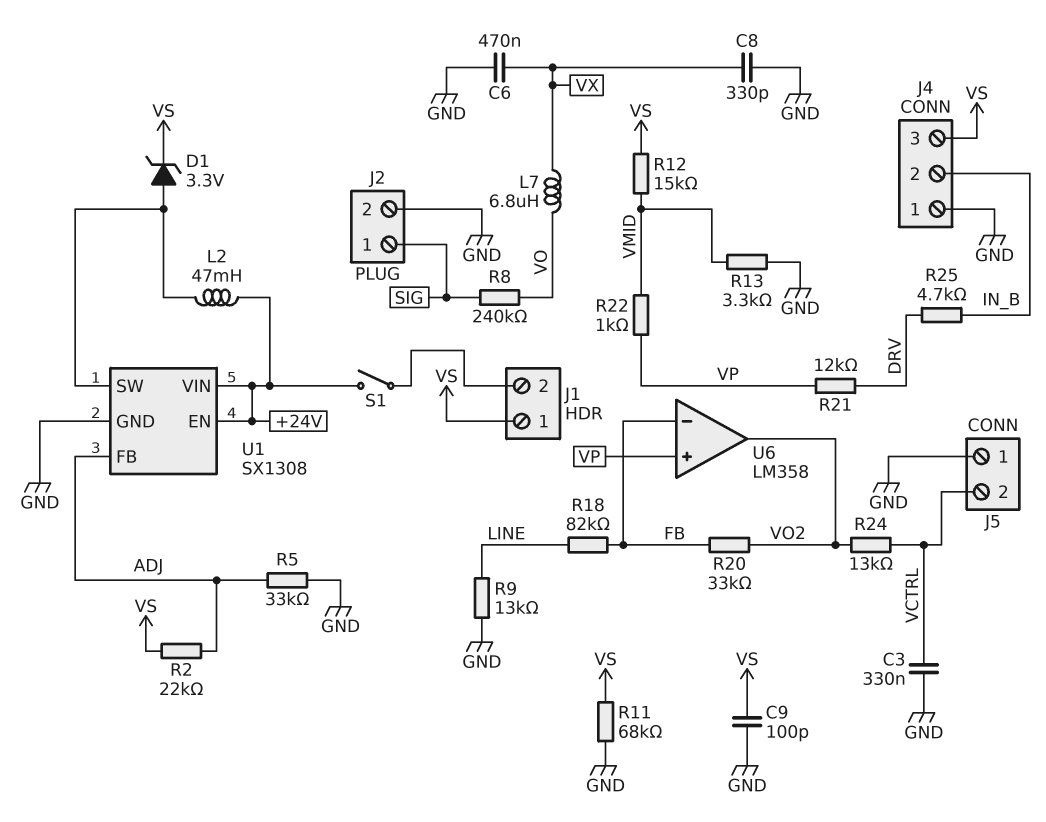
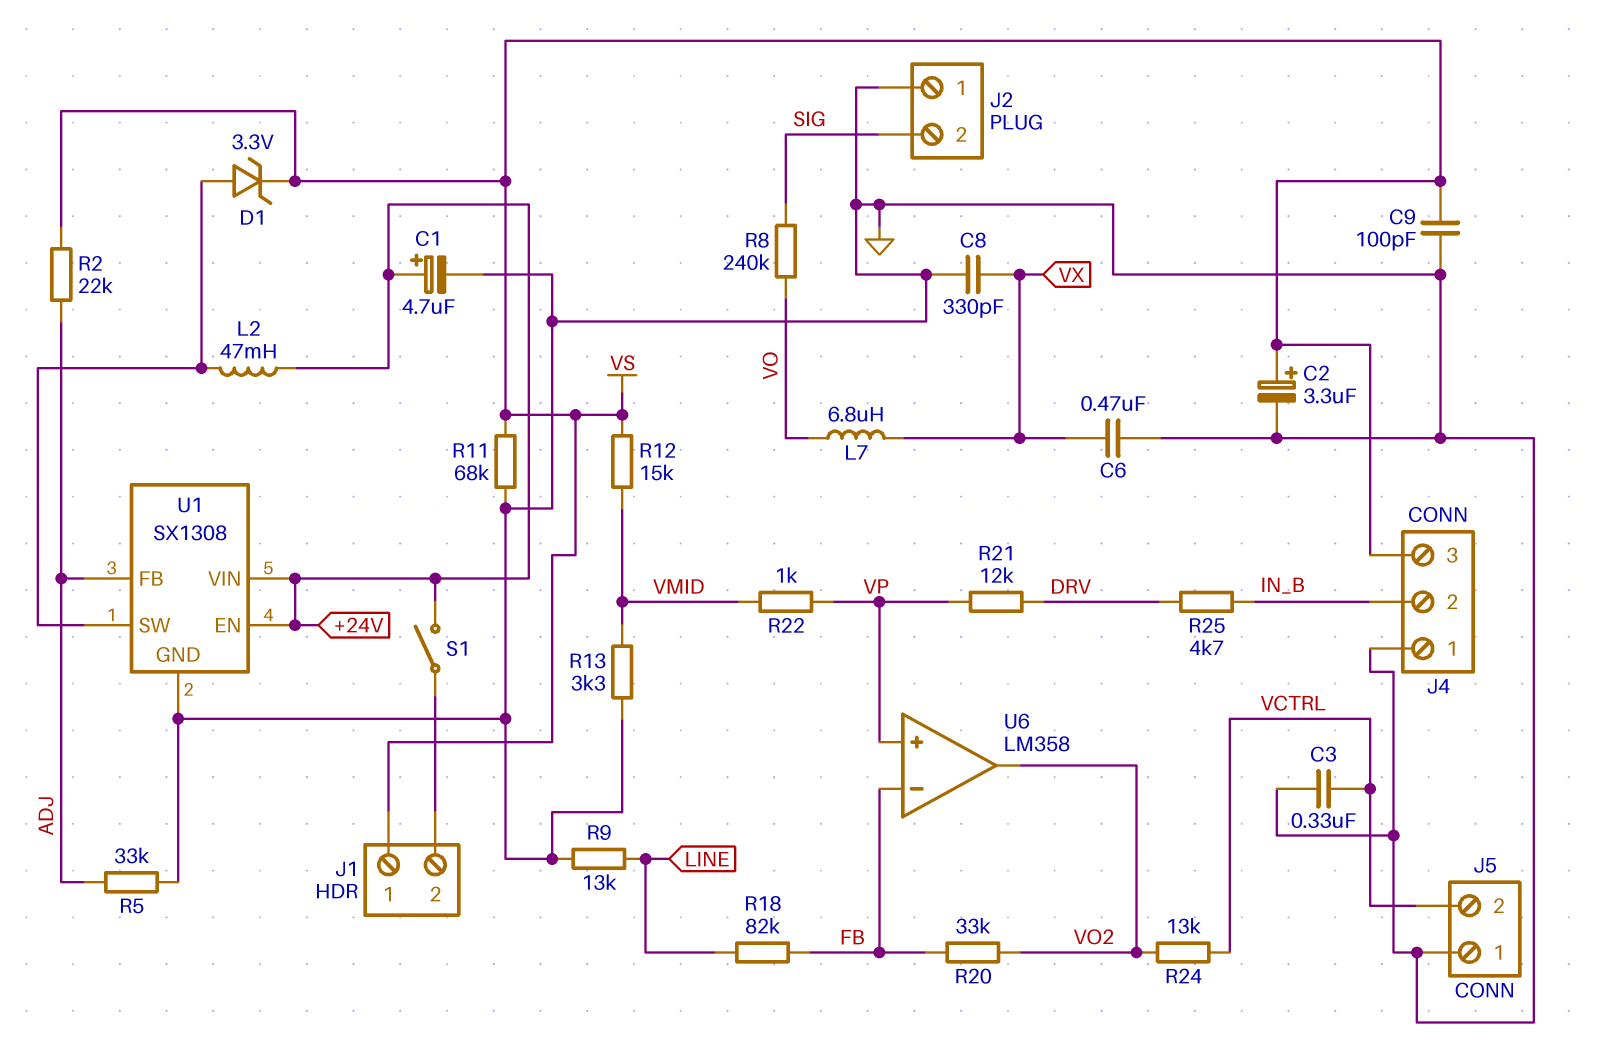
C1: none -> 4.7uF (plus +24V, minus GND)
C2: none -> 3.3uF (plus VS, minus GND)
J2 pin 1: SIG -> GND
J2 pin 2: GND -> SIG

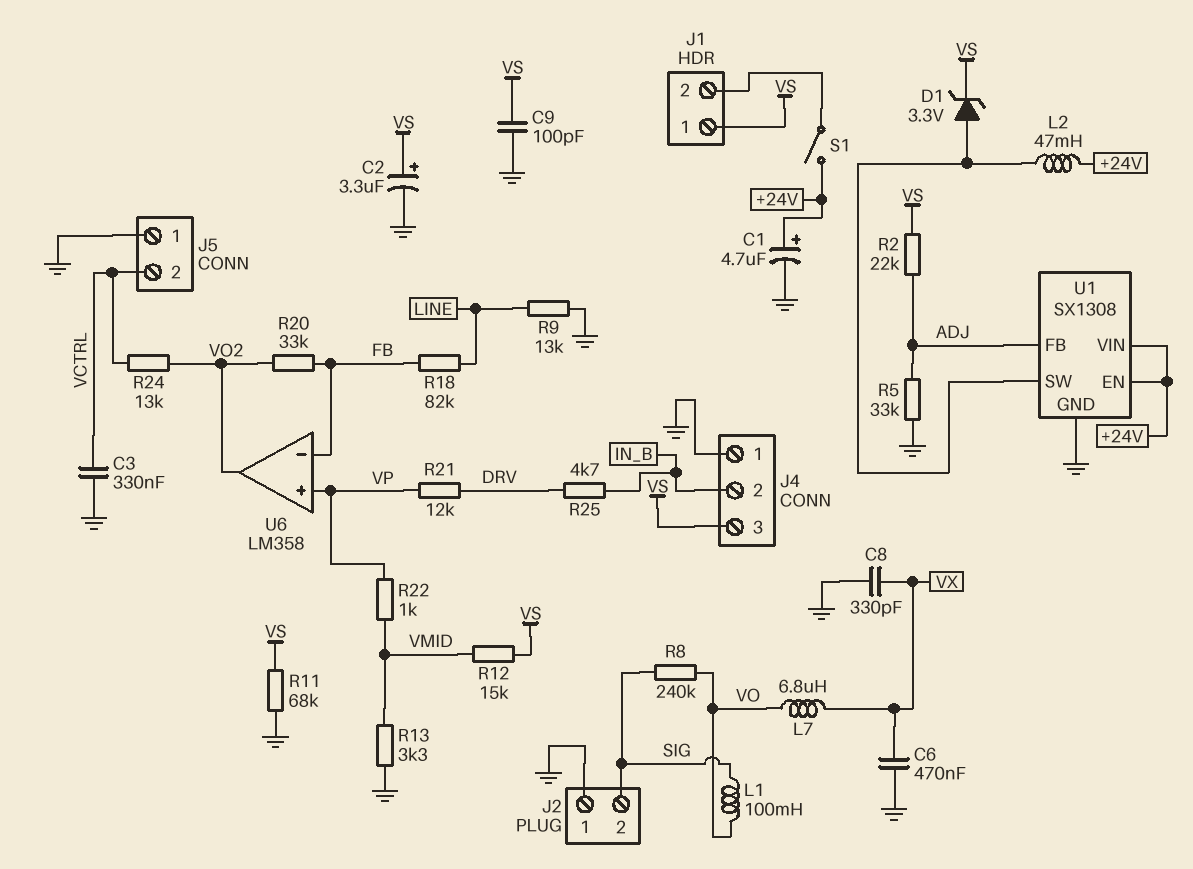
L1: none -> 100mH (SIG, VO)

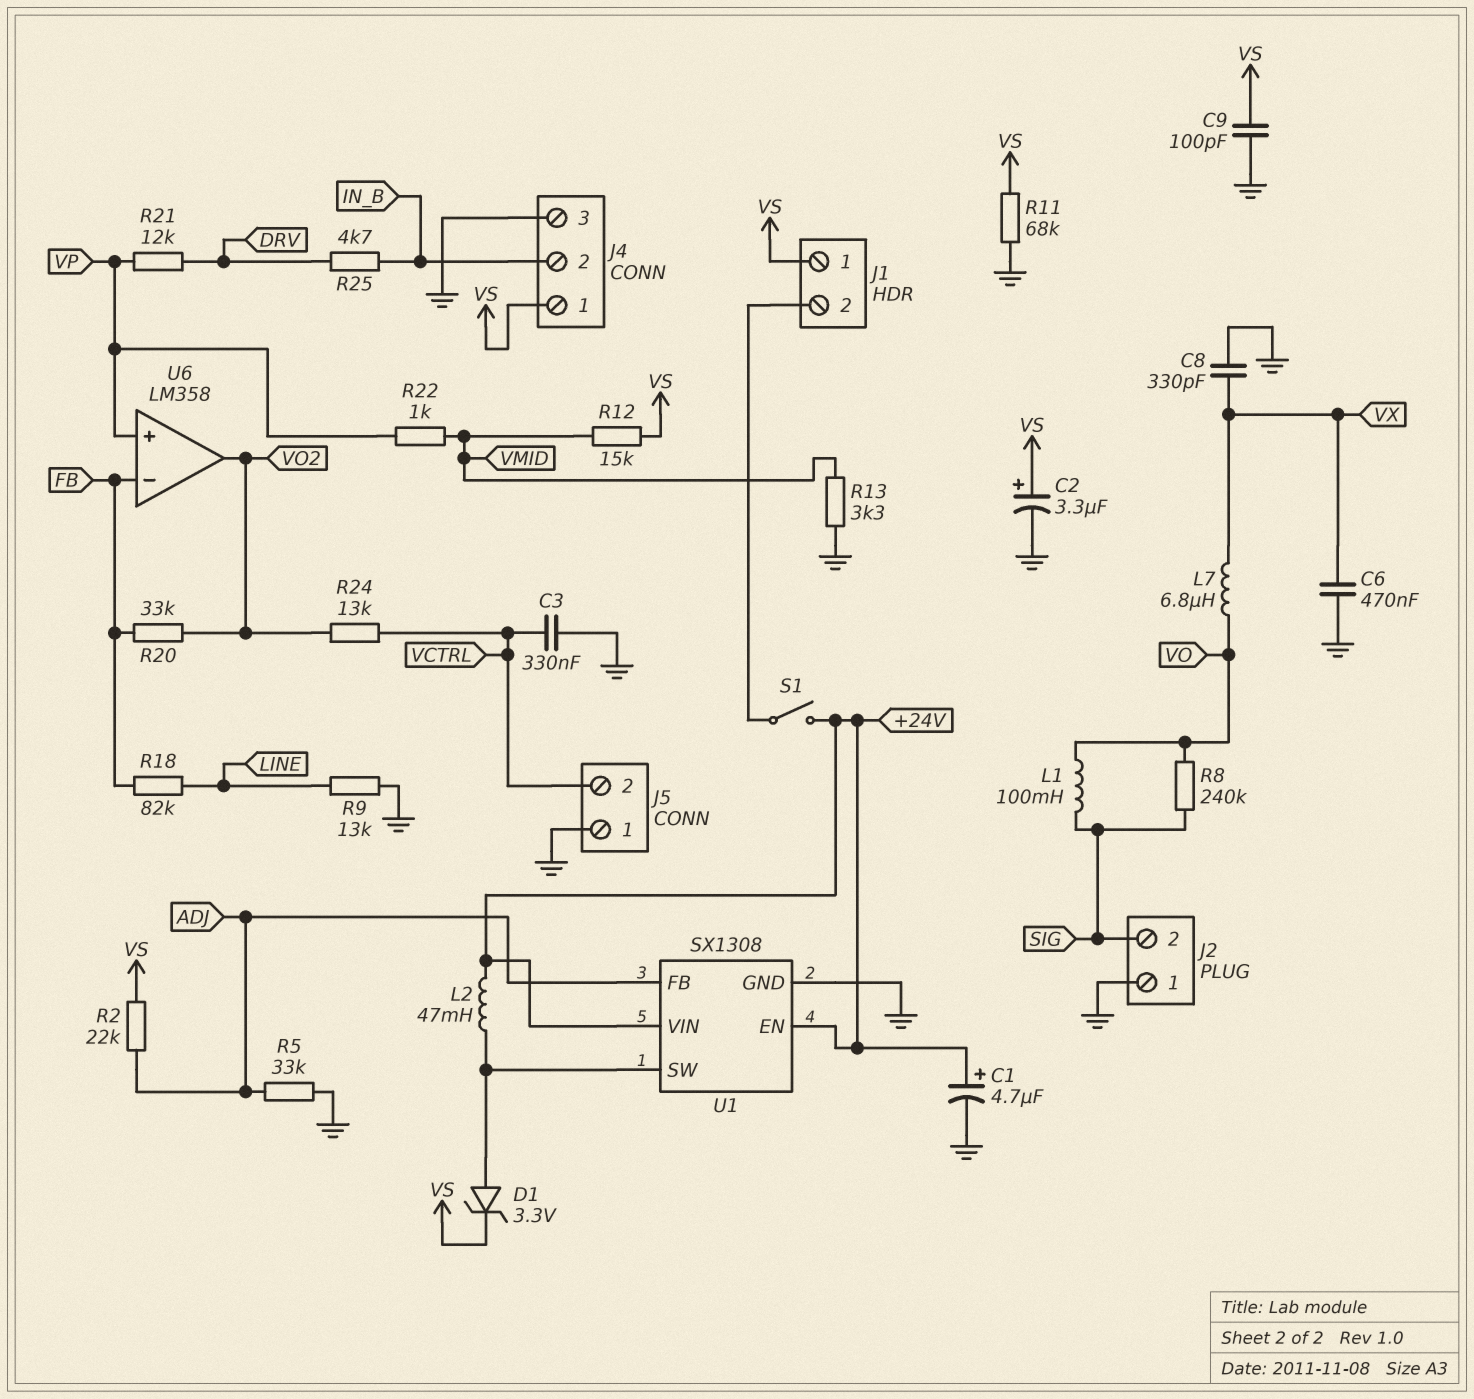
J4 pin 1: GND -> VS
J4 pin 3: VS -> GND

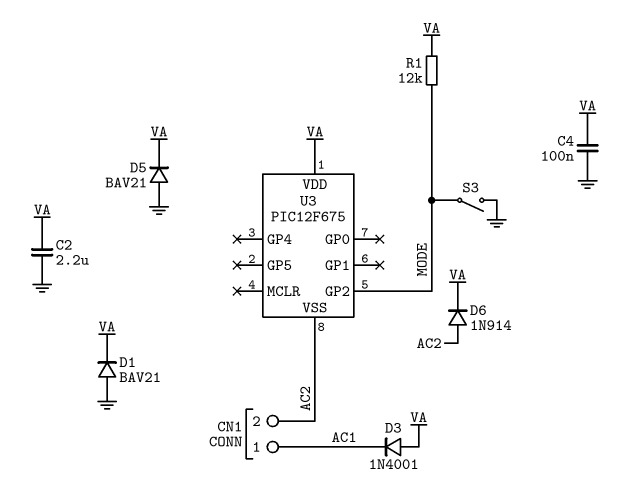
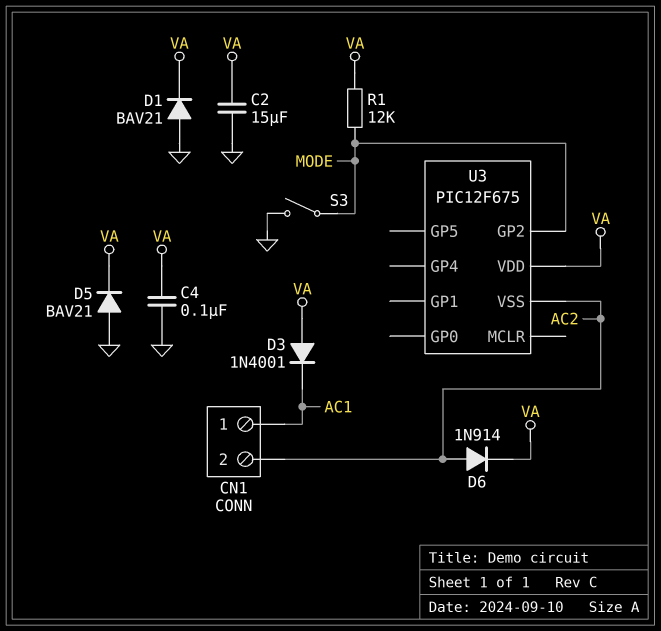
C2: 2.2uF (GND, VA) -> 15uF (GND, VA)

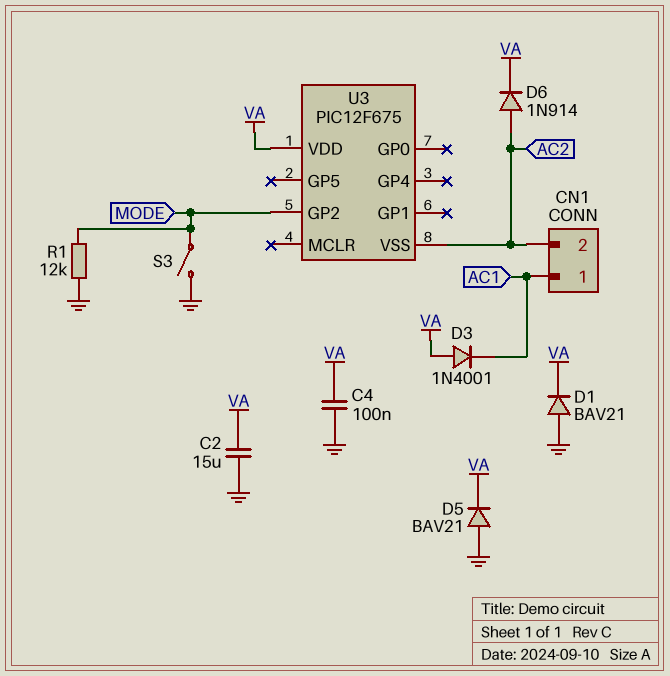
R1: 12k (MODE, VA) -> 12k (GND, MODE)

__AIM OF THE EXERCISE__
Extract, word for word, each line from the one that contains "J2 pin 2: GND -> SIG" through the final line of the data above. Leave the pictures out.

__SOLUTION__
J2 pin 2: GND -> SIG

L1: none -> 100mH (SIG, VO)

J4 pin 1: GND -> VS
J4 pin 3: VS -> GND

C2: 2.2uF (GND, VA) -> 15uF (GND, VA)

R1: 12k (MODE, VA) -> 12k (GND, MODE)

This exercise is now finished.